What the task asks:
Extract each line of the entries below that contains the string "source", treating uppercase and lowercase letters as different.

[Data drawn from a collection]
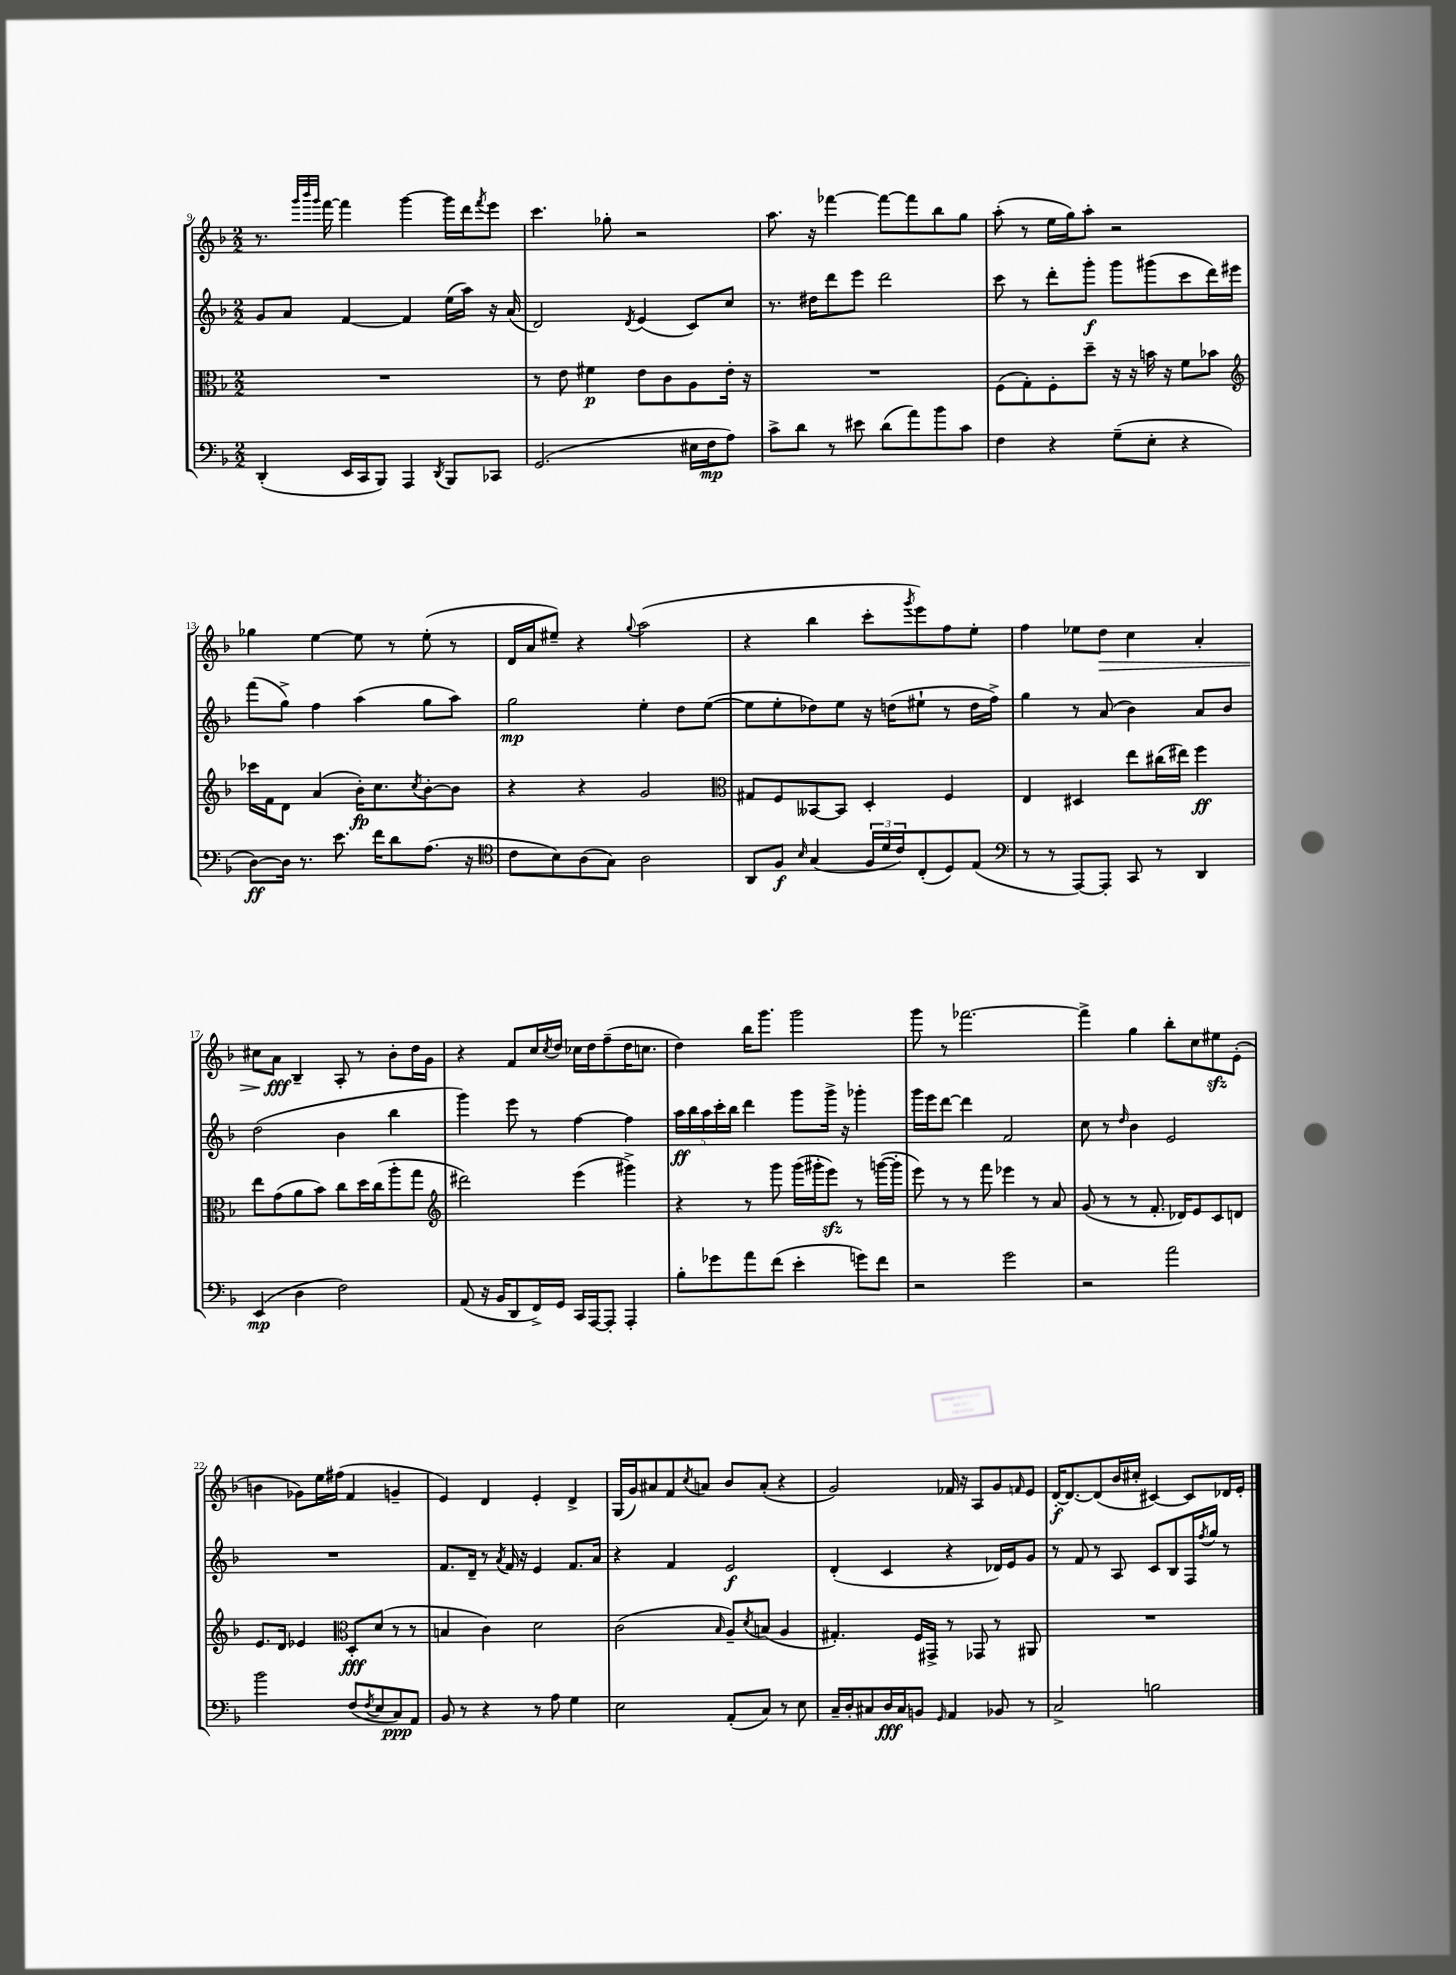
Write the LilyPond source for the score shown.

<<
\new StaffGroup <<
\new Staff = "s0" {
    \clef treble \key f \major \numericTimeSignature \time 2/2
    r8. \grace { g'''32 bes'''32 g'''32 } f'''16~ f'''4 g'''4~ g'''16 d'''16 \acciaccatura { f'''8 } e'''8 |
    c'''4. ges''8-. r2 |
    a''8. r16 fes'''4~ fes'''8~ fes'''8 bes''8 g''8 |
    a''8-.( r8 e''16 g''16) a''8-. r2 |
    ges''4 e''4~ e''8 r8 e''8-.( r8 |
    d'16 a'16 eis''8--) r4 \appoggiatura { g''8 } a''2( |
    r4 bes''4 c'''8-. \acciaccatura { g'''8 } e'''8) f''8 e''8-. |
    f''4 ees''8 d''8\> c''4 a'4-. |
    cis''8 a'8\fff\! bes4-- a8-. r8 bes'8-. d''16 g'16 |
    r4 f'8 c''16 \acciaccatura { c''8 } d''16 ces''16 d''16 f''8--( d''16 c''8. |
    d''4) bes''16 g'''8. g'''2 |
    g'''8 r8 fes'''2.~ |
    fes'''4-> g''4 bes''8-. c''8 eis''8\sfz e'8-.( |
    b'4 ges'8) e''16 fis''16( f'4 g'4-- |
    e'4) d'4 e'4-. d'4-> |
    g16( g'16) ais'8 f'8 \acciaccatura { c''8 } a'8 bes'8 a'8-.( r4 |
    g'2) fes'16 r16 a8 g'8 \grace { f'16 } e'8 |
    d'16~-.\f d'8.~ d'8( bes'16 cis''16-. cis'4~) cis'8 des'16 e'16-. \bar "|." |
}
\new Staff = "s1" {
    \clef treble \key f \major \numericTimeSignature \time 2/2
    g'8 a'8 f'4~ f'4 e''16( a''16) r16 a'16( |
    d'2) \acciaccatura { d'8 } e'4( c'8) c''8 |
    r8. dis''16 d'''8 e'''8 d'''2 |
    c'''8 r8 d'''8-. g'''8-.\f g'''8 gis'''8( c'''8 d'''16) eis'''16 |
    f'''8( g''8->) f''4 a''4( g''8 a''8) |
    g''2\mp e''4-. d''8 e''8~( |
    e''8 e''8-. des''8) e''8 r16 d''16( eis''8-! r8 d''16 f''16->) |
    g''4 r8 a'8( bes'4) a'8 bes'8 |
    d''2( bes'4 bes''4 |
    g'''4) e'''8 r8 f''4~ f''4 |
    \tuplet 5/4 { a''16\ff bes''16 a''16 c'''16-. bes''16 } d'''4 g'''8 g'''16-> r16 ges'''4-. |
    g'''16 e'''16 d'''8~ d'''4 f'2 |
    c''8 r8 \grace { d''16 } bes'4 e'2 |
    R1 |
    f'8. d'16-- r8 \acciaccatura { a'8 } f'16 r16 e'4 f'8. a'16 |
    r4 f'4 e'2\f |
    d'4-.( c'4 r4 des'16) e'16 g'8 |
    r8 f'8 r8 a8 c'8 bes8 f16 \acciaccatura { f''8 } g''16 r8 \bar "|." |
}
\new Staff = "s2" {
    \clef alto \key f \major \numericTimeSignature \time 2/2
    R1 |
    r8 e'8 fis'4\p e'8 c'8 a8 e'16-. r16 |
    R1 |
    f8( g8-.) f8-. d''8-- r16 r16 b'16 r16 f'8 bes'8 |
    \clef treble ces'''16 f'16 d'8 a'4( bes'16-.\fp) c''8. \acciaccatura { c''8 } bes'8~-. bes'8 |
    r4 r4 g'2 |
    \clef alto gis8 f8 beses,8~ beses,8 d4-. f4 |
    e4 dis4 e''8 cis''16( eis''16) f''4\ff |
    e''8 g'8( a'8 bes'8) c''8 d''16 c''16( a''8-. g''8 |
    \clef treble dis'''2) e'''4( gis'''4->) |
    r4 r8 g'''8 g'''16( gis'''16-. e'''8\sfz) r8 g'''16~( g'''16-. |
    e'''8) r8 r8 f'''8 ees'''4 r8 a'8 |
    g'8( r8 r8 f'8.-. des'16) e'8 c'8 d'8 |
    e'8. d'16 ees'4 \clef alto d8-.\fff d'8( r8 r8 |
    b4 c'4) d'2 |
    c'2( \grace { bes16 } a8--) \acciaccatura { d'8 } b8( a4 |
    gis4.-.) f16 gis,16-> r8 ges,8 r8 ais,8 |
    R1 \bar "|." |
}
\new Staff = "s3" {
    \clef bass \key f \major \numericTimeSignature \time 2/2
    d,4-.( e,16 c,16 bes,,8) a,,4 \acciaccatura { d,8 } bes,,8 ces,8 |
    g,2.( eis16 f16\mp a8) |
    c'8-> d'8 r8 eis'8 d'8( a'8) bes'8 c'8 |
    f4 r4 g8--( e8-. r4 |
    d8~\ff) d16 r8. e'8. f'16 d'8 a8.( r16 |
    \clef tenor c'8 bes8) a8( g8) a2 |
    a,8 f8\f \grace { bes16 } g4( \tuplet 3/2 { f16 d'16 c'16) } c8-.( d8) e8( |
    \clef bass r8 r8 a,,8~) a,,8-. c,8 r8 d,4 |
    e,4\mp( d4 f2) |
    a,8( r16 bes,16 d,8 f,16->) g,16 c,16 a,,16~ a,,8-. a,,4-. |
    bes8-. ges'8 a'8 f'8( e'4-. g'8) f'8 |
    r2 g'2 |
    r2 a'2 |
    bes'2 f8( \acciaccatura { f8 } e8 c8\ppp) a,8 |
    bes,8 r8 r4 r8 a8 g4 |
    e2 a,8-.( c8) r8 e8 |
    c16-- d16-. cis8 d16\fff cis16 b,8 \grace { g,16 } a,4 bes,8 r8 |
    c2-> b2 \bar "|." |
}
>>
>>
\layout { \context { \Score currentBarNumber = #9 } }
...
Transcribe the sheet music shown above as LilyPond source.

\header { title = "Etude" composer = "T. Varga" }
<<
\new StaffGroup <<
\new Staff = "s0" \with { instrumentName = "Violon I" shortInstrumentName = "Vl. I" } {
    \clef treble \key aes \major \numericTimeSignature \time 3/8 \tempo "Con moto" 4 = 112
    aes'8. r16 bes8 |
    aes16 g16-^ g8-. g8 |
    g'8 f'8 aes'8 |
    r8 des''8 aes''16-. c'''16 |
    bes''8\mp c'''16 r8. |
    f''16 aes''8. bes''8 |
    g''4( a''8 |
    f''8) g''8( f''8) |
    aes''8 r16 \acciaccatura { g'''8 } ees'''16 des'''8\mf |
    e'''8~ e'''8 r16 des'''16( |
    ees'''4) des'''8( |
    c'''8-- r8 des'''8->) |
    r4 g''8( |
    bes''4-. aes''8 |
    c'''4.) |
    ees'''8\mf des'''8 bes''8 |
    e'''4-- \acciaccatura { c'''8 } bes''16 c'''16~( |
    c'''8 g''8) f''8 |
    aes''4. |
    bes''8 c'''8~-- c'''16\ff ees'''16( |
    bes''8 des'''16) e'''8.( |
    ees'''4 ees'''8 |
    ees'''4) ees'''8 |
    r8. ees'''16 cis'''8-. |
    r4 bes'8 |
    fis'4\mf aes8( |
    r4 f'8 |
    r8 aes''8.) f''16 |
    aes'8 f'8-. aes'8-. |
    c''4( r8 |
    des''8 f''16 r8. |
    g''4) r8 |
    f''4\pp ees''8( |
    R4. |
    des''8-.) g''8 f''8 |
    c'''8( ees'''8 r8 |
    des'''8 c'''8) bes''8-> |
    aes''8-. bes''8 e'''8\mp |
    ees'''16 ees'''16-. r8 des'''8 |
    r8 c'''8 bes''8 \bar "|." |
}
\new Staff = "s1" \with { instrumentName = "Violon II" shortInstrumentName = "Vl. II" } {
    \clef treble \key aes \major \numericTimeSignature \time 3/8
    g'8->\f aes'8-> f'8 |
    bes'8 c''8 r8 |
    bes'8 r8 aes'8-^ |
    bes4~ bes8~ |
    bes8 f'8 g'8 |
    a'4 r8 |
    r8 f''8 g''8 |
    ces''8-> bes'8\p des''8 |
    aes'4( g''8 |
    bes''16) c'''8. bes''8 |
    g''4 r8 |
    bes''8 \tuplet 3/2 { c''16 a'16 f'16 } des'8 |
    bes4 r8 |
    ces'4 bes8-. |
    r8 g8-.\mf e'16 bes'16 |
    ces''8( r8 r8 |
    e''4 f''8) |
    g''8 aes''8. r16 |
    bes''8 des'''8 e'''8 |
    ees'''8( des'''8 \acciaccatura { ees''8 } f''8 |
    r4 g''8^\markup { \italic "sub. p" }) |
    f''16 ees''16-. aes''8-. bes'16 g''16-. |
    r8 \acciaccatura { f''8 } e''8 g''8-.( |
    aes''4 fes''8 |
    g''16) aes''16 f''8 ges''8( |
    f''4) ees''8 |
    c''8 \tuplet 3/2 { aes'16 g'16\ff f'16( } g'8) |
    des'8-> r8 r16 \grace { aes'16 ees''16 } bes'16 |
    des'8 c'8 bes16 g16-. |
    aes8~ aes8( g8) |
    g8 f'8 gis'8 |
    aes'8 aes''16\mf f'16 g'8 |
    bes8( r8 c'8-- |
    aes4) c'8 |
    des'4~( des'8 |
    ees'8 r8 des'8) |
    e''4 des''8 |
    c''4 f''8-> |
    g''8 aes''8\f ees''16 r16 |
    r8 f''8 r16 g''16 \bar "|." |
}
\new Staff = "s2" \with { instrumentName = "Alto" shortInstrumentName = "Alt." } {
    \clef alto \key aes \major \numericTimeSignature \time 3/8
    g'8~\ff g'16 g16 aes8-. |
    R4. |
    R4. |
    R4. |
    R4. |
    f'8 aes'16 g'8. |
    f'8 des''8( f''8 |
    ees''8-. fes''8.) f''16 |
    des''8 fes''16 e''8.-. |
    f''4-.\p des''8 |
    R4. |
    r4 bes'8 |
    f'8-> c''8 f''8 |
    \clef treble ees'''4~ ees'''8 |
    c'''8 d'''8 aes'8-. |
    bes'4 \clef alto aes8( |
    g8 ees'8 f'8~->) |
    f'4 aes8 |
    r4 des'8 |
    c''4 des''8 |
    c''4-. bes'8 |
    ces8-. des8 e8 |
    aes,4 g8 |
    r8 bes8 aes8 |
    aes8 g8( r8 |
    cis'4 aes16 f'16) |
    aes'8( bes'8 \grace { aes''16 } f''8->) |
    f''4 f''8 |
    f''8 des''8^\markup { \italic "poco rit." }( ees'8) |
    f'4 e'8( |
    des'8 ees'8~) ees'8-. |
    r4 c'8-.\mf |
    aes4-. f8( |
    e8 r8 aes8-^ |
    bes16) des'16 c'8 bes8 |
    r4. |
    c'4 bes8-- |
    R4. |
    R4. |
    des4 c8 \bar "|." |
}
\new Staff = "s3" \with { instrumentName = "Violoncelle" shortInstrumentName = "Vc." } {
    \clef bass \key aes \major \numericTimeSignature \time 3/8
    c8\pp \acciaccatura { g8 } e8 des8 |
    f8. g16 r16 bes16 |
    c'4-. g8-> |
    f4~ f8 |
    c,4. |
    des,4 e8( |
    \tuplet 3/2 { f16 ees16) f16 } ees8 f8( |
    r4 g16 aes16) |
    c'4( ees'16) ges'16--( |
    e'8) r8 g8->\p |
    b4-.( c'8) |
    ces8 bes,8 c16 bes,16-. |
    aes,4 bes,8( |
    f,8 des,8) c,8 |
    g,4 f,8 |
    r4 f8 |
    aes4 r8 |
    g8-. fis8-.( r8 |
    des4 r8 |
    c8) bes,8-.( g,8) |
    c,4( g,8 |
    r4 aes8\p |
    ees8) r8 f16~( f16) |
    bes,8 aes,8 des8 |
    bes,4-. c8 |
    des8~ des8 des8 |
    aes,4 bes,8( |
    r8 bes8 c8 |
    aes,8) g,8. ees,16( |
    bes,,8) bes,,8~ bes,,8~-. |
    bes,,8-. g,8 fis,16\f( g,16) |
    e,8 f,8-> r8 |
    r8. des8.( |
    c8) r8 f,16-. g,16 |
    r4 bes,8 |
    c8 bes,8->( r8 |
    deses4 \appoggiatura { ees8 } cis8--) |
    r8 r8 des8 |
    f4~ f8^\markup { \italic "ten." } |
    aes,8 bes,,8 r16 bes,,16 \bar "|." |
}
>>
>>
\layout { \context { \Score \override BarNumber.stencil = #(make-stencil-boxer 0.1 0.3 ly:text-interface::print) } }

Answer in full:
Write the LilyPond source for the score shown.
Transcribe the sheet music shown above as LilyPond source.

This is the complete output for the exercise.